DIRECTIONS> Bring back every record exactly, except for the pictures, which stay out.

Scene image comparisons>
++++++++++

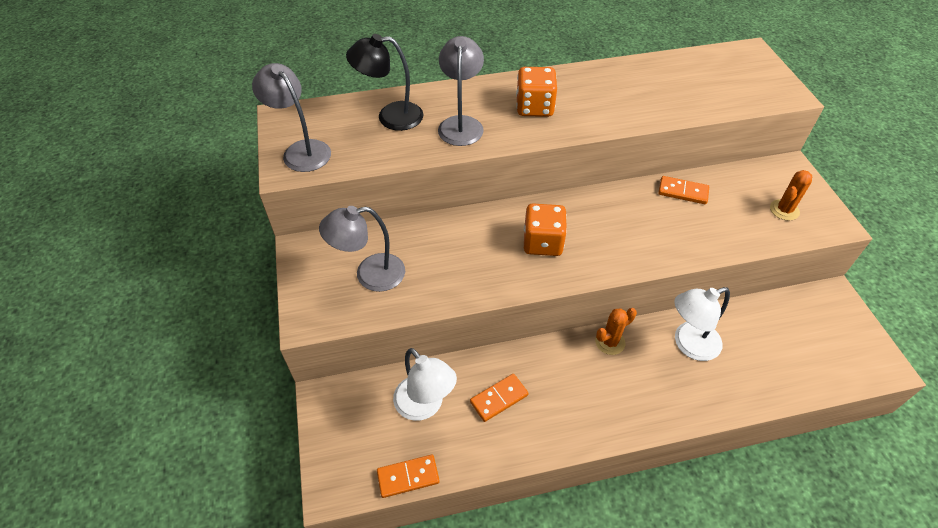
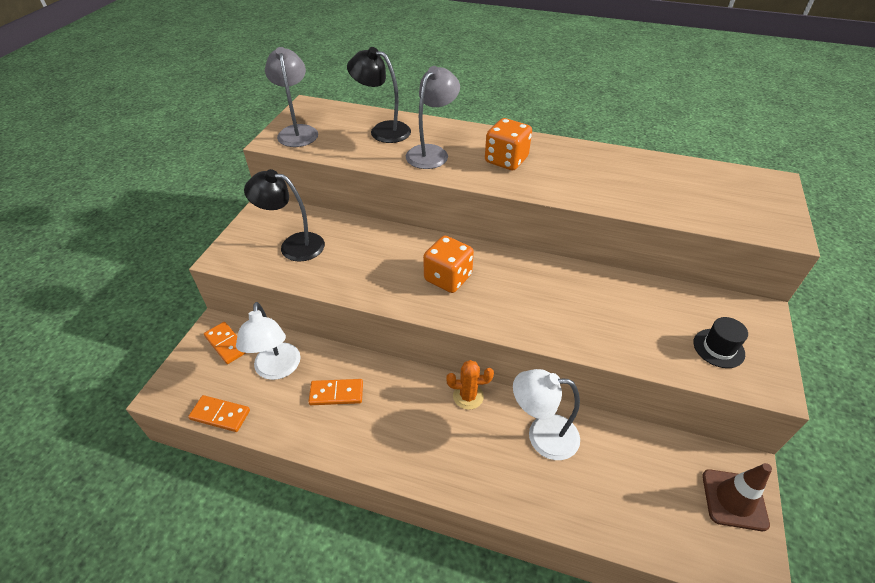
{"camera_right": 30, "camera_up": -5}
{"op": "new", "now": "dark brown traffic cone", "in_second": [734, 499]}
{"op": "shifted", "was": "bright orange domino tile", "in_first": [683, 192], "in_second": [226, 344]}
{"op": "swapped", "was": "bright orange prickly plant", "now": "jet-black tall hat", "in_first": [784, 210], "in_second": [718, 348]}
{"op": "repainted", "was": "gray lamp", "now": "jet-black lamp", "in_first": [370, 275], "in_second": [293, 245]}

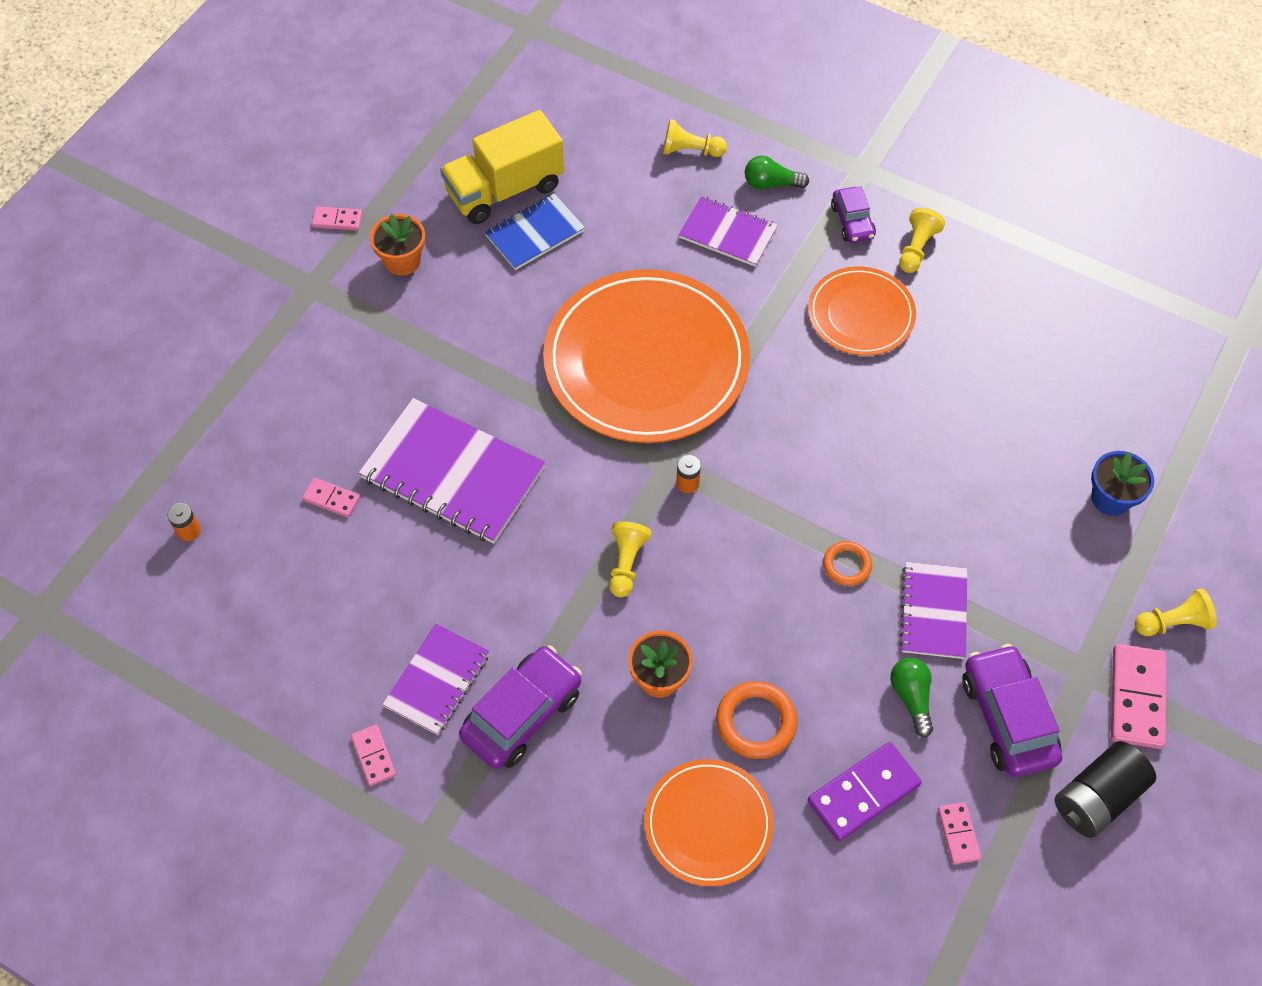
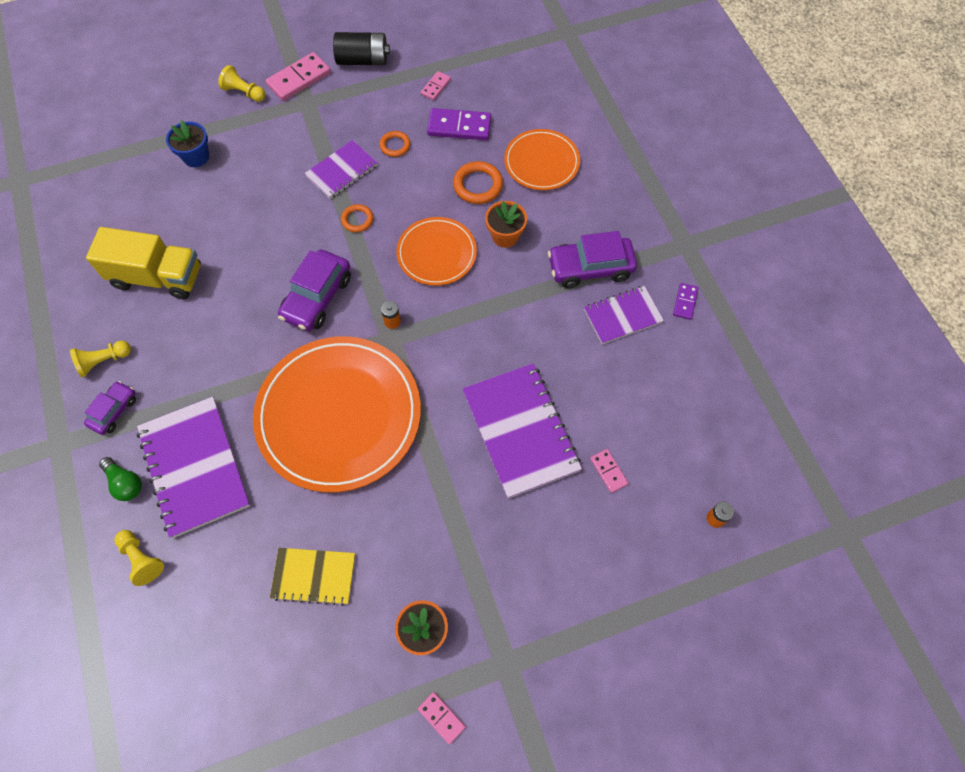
{"camera_right": -140, "camera_up": 5}
{"op": "gone", "was": "golden chess pawn", "in_first": [626, 563]}
{"op": "shifted", "was": "golden toy truck", "in_first": [505, 189], "in_second": [157, 277]}
{"op": "shifted", "was": "bright orange flat dish", "in_first": [860, 314], "in_second": [436, 253]}
{"op": "shifted", "was": "purple toy car", "in_first": [1007, 718], "in_second": [317, 297]}
{"op": "swapped", "was": "green bulb", "now": "bright orange ring", "in_first": [911, 697], "in_second": [395, 146]}
{"op": "repainted", "was": "rose-pink domino tile", "now": "purple domino tile", "in_first": [374, 756], "in_second": [685, 302]}
{"op": "repainted", "was": "royal blue exercise book", "now": "golden exercise book", "in_first": [535, 233], "in_second": [314, 576]}
{"op": "scaled", "was": "purple exercise book", "in_first": [728, 233], "in_second": [194, 467], "ratio": 1.69}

++++++++++

ANSWER SECTION>
{"camera_right": 30, "camera_up": -5}
{"op": "new", "now": "dark brown traffic cone", "in_second": [734, 499]}
{"op": "shifted", "was": "bright orange domino tile", "in_first": [683, 192], "in_second": [226, 344]}
{"op": "swapped", "was": "bright orange prickly plant", "now": "jet-black tall hat", "in_first": [784, 210], "in_second": [718, 348]}
{"op": "repainted", "was": "gray lamp", "now": "jet-black lamp", "in_first": [370, 275], "in_second": [293, 245]}

{"camera_right": -140, "camera_up": 5}
{"op": "gone", "was": "golden chess pawn", "in_first": [626, 563]}
{"op": "shifted", "was": "golden toy truck", "in_first": [505, 189], "in_second": [157, 277]}
{"op": "shifted", "was": "bright orange flat dish", "in_first": [860, 314], "in_second": [436, 253]}
{"op": "shifted", "was": "purple toy car", "in_first": [1007, 718], "in_second": [317, 297]}
{"op": "swapped", "was": "green bulb", "now": "bright orange ring", "in_first": [911, 697], "in_second": [395, 146]}
{"op": "repainted", "was": "rose-pink domino tile", "now": "purple domino tile", "in_first": [374, 756], "in_second": [685, 302]}
{"op": "repainted", "was": "royal blue exercise book", "now": "golden exercise book", "in_first": [535, 233], "in_second": [314, 576]}
{"op": "scaled", "was": "purple exercise book", "in_first": [728, 233], "in_second": [194, 467], "ratio": 1.69}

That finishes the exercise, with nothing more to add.